Segment Start: Record excerpts

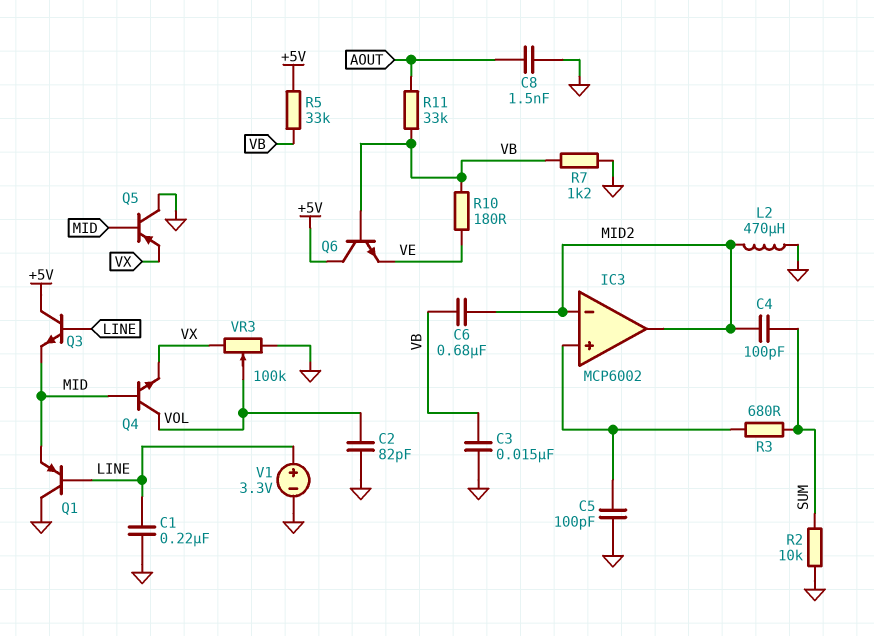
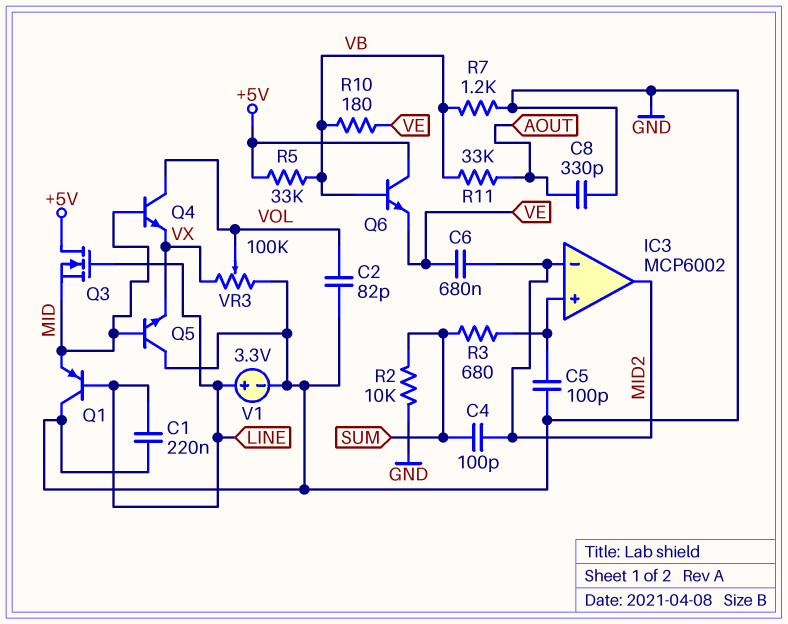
C3: 15nF (GND, VB) -> none
C6: 680nF (MID2, VB) -> 680nF (MID2, VE)
C8: 1.5nF (AOUT, GND) -> 330pF (AOUT, GND)
L2: 470uH (GND, MID2) -> none
Q3: NPN (B LINE, C +5V, E MID) -> NMOS (G LINE, D +5V, S MID)
Q5: PNP (B MID, C GND, E VX) -> NPN (B MID, C GND, E VX)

Segment End: Record excerpts

Transcribe each record above exactly, leaving every picture out of the copy.

C3: 15nF (GND, VB) -> none
C6: 680nF (MID2, VB) -> 680nF (MID2, VE)
C8: 1.5nF (AOUT, GND) -> 330pF (AOUT, GND)
L2: 470uH (GND, MID2) -> none
Q3: NPN (B LINE, C +5V, E MID) -> NMOS (G LINE, D +5V, S MID)
Q5: PNP (B MID, C GND, E VX) -> NPN (B MID, C GND, E VX)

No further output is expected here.